[Spatial reasoning data]
#####
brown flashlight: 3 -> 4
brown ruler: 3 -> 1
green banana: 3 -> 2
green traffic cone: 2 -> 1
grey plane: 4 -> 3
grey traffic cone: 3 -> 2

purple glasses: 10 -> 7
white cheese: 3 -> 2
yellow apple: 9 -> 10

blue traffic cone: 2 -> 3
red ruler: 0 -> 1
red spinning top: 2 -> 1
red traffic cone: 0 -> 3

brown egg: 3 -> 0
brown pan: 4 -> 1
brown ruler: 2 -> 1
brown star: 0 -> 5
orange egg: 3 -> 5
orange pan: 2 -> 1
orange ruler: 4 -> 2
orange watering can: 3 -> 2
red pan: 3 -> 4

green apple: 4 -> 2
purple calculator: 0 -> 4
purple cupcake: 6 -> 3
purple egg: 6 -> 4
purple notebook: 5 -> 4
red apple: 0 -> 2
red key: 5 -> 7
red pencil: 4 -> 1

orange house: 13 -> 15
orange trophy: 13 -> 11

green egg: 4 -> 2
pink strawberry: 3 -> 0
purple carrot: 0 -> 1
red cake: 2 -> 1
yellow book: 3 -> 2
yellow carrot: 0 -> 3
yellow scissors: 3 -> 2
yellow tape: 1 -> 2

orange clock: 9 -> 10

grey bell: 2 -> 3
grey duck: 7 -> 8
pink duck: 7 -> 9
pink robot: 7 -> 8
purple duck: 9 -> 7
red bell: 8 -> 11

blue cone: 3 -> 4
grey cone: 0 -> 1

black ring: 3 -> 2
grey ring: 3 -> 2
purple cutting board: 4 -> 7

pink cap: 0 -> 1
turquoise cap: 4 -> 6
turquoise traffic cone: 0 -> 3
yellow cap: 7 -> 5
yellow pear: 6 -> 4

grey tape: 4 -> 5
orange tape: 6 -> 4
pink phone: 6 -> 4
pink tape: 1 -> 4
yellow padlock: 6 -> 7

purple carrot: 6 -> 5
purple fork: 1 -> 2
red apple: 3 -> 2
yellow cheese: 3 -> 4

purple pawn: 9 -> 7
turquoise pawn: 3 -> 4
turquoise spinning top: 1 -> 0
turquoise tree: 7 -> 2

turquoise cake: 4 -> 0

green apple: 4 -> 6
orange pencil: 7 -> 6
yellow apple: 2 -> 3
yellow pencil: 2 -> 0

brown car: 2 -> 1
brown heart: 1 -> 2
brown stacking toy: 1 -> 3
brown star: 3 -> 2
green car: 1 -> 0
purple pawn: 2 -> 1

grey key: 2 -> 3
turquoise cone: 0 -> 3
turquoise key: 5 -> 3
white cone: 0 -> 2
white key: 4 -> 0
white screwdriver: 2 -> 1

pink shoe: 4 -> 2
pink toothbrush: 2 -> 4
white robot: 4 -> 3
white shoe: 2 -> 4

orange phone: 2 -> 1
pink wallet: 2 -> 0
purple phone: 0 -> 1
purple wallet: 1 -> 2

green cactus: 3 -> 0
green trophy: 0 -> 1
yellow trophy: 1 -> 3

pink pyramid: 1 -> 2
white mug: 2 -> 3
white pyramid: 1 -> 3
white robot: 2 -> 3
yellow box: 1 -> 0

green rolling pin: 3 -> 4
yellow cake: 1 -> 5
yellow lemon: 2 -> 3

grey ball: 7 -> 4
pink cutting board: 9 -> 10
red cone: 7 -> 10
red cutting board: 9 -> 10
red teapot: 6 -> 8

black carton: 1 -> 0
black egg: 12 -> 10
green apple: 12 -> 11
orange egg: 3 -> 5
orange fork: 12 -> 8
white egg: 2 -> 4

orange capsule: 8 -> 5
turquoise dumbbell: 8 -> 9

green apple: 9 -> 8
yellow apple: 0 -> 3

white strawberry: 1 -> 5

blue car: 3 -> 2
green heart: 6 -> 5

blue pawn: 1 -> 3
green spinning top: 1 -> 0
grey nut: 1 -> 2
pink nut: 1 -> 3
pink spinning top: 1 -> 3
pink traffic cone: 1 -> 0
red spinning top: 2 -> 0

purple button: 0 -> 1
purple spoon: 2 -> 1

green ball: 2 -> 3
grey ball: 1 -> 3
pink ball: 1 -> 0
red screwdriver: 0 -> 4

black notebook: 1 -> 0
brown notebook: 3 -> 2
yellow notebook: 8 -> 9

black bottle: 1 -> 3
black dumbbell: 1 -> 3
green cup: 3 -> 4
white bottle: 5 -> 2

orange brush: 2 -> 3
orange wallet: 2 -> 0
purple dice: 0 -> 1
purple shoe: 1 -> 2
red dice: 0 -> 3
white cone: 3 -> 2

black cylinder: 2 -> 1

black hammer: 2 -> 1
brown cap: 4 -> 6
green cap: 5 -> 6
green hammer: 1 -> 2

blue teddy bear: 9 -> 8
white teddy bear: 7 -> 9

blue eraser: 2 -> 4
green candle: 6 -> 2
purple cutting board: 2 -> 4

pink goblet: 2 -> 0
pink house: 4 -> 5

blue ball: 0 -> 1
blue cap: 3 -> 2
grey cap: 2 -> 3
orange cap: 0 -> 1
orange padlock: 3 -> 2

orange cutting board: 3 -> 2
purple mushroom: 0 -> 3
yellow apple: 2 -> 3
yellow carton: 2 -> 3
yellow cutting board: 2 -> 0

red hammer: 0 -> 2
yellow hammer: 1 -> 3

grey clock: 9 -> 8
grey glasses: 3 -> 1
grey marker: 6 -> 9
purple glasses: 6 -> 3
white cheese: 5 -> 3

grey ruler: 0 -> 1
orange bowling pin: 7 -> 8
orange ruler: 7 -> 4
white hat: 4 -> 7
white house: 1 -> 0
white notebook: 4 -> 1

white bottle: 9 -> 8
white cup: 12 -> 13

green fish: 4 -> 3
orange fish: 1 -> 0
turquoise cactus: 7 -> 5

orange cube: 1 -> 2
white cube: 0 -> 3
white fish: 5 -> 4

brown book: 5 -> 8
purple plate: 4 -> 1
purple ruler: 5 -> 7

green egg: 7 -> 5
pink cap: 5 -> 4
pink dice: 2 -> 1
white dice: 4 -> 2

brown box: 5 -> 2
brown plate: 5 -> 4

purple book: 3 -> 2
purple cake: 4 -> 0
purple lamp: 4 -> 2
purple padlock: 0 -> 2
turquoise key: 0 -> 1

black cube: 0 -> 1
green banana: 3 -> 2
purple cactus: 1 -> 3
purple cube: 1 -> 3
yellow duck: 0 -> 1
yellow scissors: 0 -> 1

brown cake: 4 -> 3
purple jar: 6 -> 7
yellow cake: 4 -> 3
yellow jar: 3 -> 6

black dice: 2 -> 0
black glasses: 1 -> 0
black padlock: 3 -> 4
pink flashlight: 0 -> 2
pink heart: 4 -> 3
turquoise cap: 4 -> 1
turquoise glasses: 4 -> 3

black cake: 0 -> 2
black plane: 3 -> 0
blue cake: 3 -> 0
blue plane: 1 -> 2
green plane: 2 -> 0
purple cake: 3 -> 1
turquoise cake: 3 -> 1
#####
__Directions for this task__: Each record is to be retyped exactly as written.

__Your solution__:
brown flashlight: 3 -> 4
brown ruler: 3 -> 1
green banana: 3 -> 2
green traffic cone: 2 -> 1
grey plane: 4 -> 3
grey traffic cone: 3 -> 2

purple glasses: 10 -> 7
white cheese: 3 -> 2
yellow apple: 9 -> 10

blue traffic cone: 2 -> 3
red ruler: 0 -> 1
red spinning top: 2 -> 1
red traffic cone: 0 -> 3

brown egg: 3 -> 0
brown pan: 4 -> 1
brown ruler: 2 -> 1
brown star: 0 -> 5
orange egg: 3 -> 5
orange pan: 2 -> 1
orange ruler: 4 -> 2
orange watering can: 3 -> 2
red pan: 3 -> 4

green apple: 4 -> 2
purple calculator: 0 -> 4
purple cupcake: 6 -> 3
purple egg: 6 -> 4
purple notebook: 5 -> 4
red apple: 0 -> 2
red key: 5 -> 7
red pencil: 4 -> 1

orange house: 13 -> 15
orange trophy: 13 -> 11

green egg: 4 -> 2
pink strawberry: 3 -> 0
purple carrot: 0 -> 1
red cake: 2 -> 1
yellow book: 3 -> 2
yellow carrot: 0 -> 3
yellow scissors: 3 -> 2
yellow tape: 1 -> 2

orange clock: 9 -> 10

grey bell: 2 -> 3
grey duck: 7 -> 8
pink duck: 7 -> 9
pink robot: 7 -> 8
purple duck: 9 -> 7
red bell: 8 -> 11

blue cone: 3 -> 4
grey cone: 0 -> 1

black ring: 3 -> 2
grey ring: 3 -> 2
purple cutting board: 4 -> 7

pink cap: 0 -> 1
turquoise cap: 4 -> 6
turquoise traffic cone: 0 -> 3
yellow cap: 7 -> 5
yellow pear: 6 -> 4

grey tape: 4 -> 5
orange tape: 6 -> 4
pink phone: 6 -> 4
pink tape: 1 -> 4
yellow padlock: 6 -> 7

purple carrot: 6 -> 5
purple fork: 1 -> 2
red apple: 3 -> 2
yellow cheese: 3 -> 4

purple pawn: 9 -> 7
turquoise pawn: 3 -> 4
turquoise spinning top: 1 -> 0
turquoise tree: 7 -> 2

turquoise cake: 4 -> 0

green apple: 4 -> 6
orange pencil: 7 -> 6
yellow apple: 2 -> 3
yellow pencil: 2 -> 0

brown car: 2 -> 1
brown heart: 1 -> 2
brown stacking toy: 1 -> 3
brown star: 3 -> 2
green car: 1 -> 0
purple pawn: 2 -> 1

grey key: 2 -> 3
turquoise cone: 0 -> 3
turquoise key: 5 -> 3
white cone: 0 -> 2
white key: 4 -> 0
white screwdriver: 2 -> 1

pink shoe: 4 -> 2
pink toothbrush: 2 -> 4
white robot: 4 -> 3
white shoe: 2 -> 4

orange phone: 2 -> 1
pink wallet: 2 -> 0
purple phone: 0 -> 1
purple wallet: 1 -> 2

green cactus: 3 -> 0
green trophy: 0 -> 1
yellow trophy: 1 -> 3

pink pyramid: 1 -> 2
white mug: 2 -> 3
white pyramid: 1 -> 3
white robot: 2 -> 3
yellow box: 1 -> 0

green rolling pin: 3 -> 4
yellow cake: 1 -> 5
yellow lemon: 2 -> 3

grey ball: 7 -> 4
pink cutting board: 9 -> 10
red cone: 7 -> 10
red cutting board: 9 -> 10
red teapot: 6 -> 8

black carton: 1 -> 0
black egg: 12 -> 10
green apple: 12 -> 11
orange egg: 3 -> 5
orange fork: 12 -> 8
white egg: 2 -> 4

orange capsule: 8 -> 5
turquoise dumbbell: 8 -> 9

green apple: 9 -> 8
yellow apple: 0 -> 3

white strawberry: 1 -> 5

blue car: 3 -> 2
green heart: 6 -> 5

blue pawn: 1 -> 3
green spinning top: 1 -> 0
grey nut: 1 -> 2
pink nut: 1 -> 3
pink spinning top: 1 -> 3
pink traffic cone: 1 -> 0
red spinning top: 2 -> 0

purple button: 0 -> 1
purple spoon: 2 -> 1

green ball: 2 -> 3
grey ball: 1 -> 3
pink ball: 1 -> 0
red screwdriver: 0 -> 4

black notebook: 1 -> 0
brown notebook: 3 -> 2
yellow notebook: 8 -> 9

black bottle: 1 -> 3
black dumbbell: 1 -> 3
green cup: 3 -> 4
white bottle: 5 -> 2

orange brush: 2 -> 3
orange wallet: 2 -> 0
purple dice: 0 -> 1
purple shoe: 1 -> 2
red dice: 0 -> 3
white cone: 3 -> 2

black cylinder: 2 -> 1

black hammer: 2 -> 1
brown cap: 4 -> 6
green cap: 5 -> 6
green hammer: 1 -> 2

blue teddy bear: 9 -> 8
white teddy bear: 7 -> 9

blue eraser: 2 -> 4
green candle: 6 -> 2
purple cutting board: 2 -> 4

pink goblet: 2 -> 0
pink house: 4 -> 5

blue ball: 0 -> 1
blue cap: 3 -> 2
grey cap: 2 -> 3
orange cap: 0 -> 1
orange padlock: 3 -> 2

orange cutting board: 3 -> 2
purple mushroom: 0 -> 3
yellow apple: 2 -> 3
yellow carton: 2 -> 3
yellow cutting board: 2 -> 0

red hammer: 0 -> 2
yellow hammer: 1 -> 3

grey clock: 9 -> 8
grey glasses: 3 -> 1
grey marker: 6 -> 9
purple glasses: 6 -> 3
white cheese: 5 -> 3

grey ruler: 0 -> 1
orange bowling pin: 7 -> 8
orange ruler: 7 -> 4
white hat: 4 -> 7
white house: 1 -> 0
white notebook: 4 -> 1

white bottle: 9 -> 8
white cup: 12 -> 13

green fish: 4 -> 3
orange fish: 1 -> 0
turquoise cactus: 7 -> 5

orange cube: 1 -> 2
white cube: 0 -> 3
white fish: 5 -> 4

brown book: 5 -> 8
purple plate: 4 -> 1
purple ruler: 5 -> 7

green egg: 7 -> 5
pink cap: 5 -> 4
pink dice: 2 -> 1
white dice: 4 -> 2

brown box: 5 -> 2
brown plate: 5 -> 4

purple book: 3 -> 2
purple cake: 4 -> 0
purple lamp: 4 -> 2
purple padlock: 0 -> 2
turquoise key: 0 -> 1

black cube: 0 -> 1
green banana: 3 -> 2
purple cactus: 1 -> 3
purple cube: 1 -> 3
yellow duck: 0 -> 1
yellow scissors: 0 -> 1

brown cake: 4 -> 3
purple jar: 6 -> 7
yellow cake: 4 -> 3
yellow jar: 3 -> 6

black dice: 2 -> 0
black glasses: 1 -> 0
black padlock: 3 -> 4
pink flashlight: 0 -> 2
pink heart: 4 -> 3
turquoise cap: 4 -> 1
turquoise glasses: 4 -> 3

black cake: 0 -> 2
black plane: 3 -> 0
blue cake: 3 -> 0
blue plane: 1 -> 2
green plane: 2 -> 0
purple cake: 3 -> 1
turquoise cake: 3 -> 1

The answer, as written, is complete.